Unless a line falls after the one with "(458, 177) = (565, 270): none", retype it exactly from the records below; leave out all pictures.

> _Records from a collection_
########
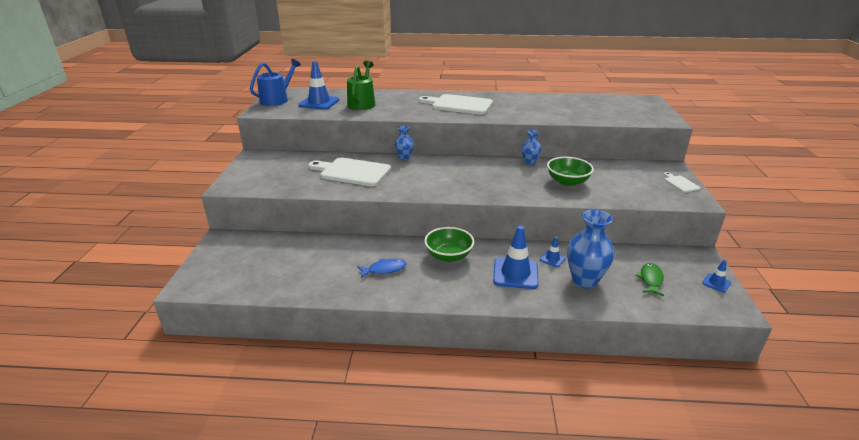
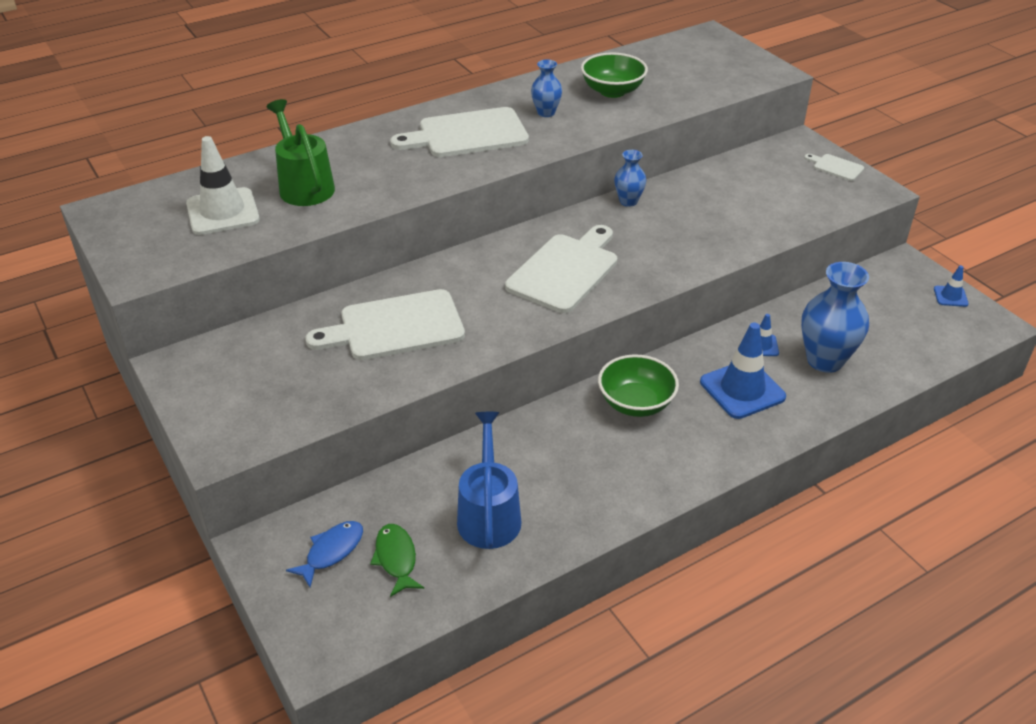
camera: 35 degrees left, 10 degrees up
(277, 99) = (128, 232): blue watering can -> blue watering can (489, 513)
(319, 103) = (222, 212): blue traffic cone -> white traffic cone
(384, 269) = (577, 468): blue fish -> blue fish (331, 551)
(404, 157) = (442, 264): blue vase -> blue vase (546, 113)
(458, 177) = (565, 270): none -> white cutting board
(567, 182) = (710, 218): green bowl -> green bowl (612, 91)
(650, 279) = (887, 324): green fish -> green fish (396, 558)

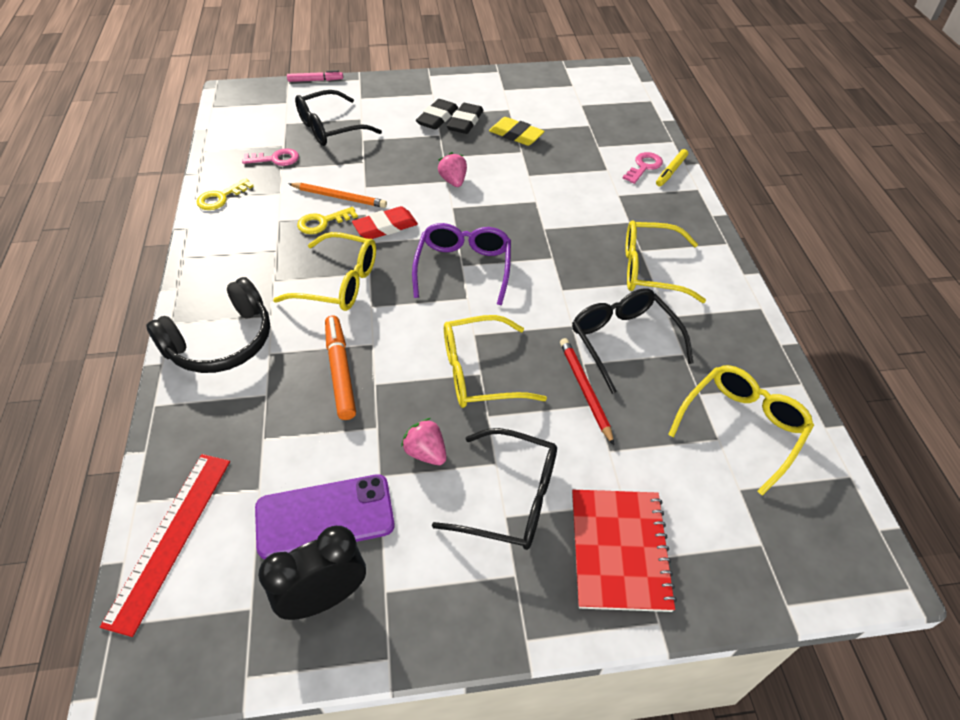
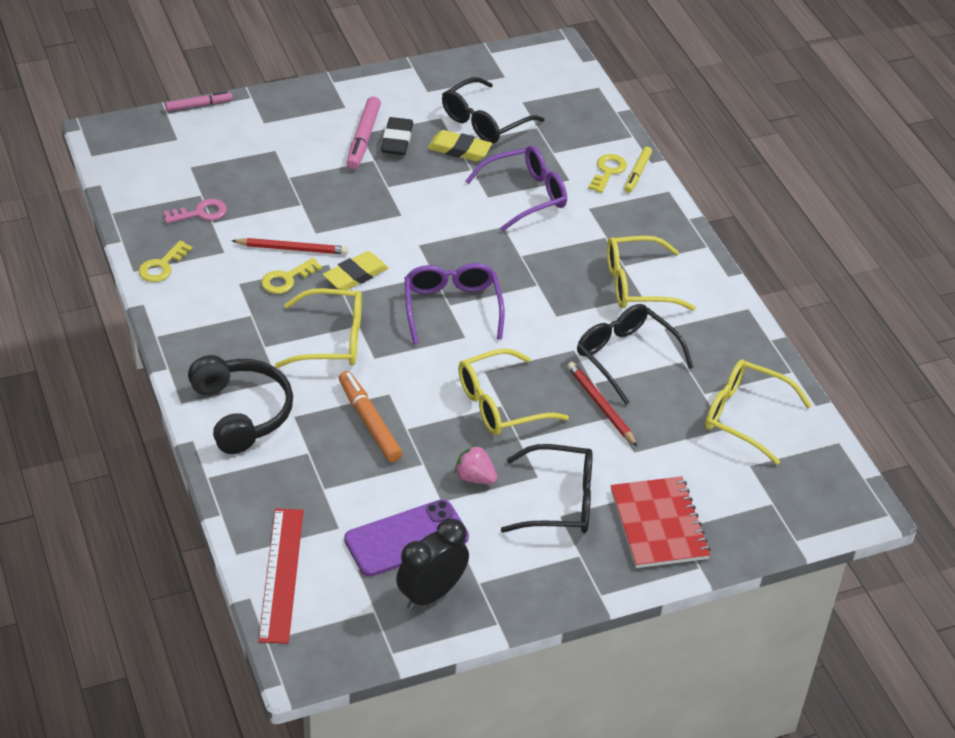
camera: 15 degrees left, 5 degrees down
(221, 342) = (242, 412): black headphones -> black headphones turned 60 degrees counterclockwise
(330, 128) = (245, 167): black glasses -> black glasses (484, 122)
(339, 197) = (292, 249): orange pencil -> red pencil
(385, 227) = (355, 275): red eraser -> yellow eraser
(437, 118) = (363, 139): black eraser -> pink marker
(453, 181) = (409, 214): pink strawberry -> none
(563, 177) = (525, 195): none -> purple glasses
(644, 166) = (608, 171): pink key -> yellow key
(742, 427) = (744, 416): yellow glasses -> yellow glasses turned 90 degrees counterclockwise

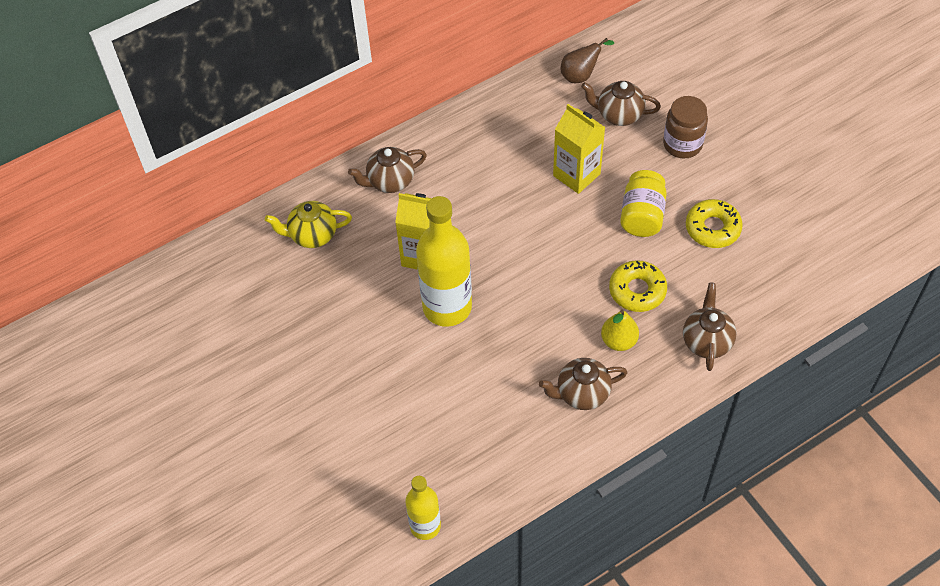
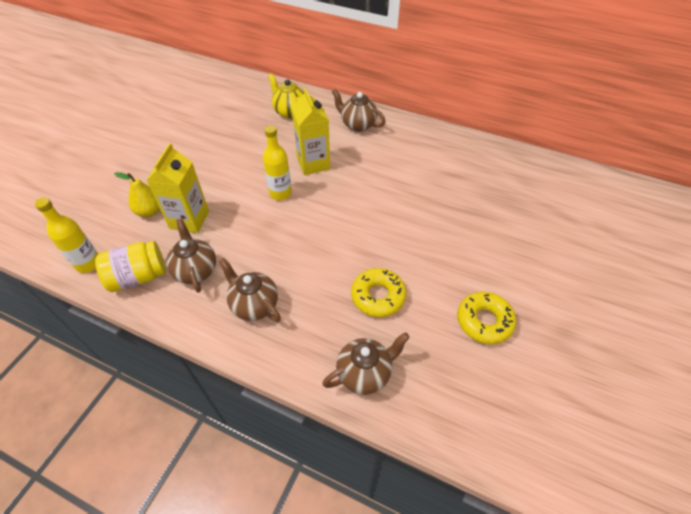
camera: 55 degrees right, 5 degrees down
(447, 307) = (280, 193): yellow bottle -> yellow bottle, size x0.57
(576, 175) = (450, 209): yellow carton -> yellow carton (189, 220)
(580, 75) = (537, 172): brown pear -> none
(619, 115) = (528, 209): brown teapot -> brown teapot (196, 270)
(619, 341) = (320, 306): yellow pear -> yellow pear (149, 211)
(642, 215) = (451, 266): yellow jar -> yellow jar (138, 277)
(682, 144) = (544, 260): brown jar -> none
########
> _Exercise output_
camera: 35 degrees left, 10 degrees up
(277, 99) = (128, 232): blue watering can -> blue watering can (489, 513)
(319, 103) = (222, 212): blue traffic cone -> white traffic cone
(384, 269) = (577, 468): blue fish -> blue fish (331, 551)
(404, 157) = (442, 264): blue vase -> blue vase (546, 113)
(458, 177) = (565, 270): none -> white cutting board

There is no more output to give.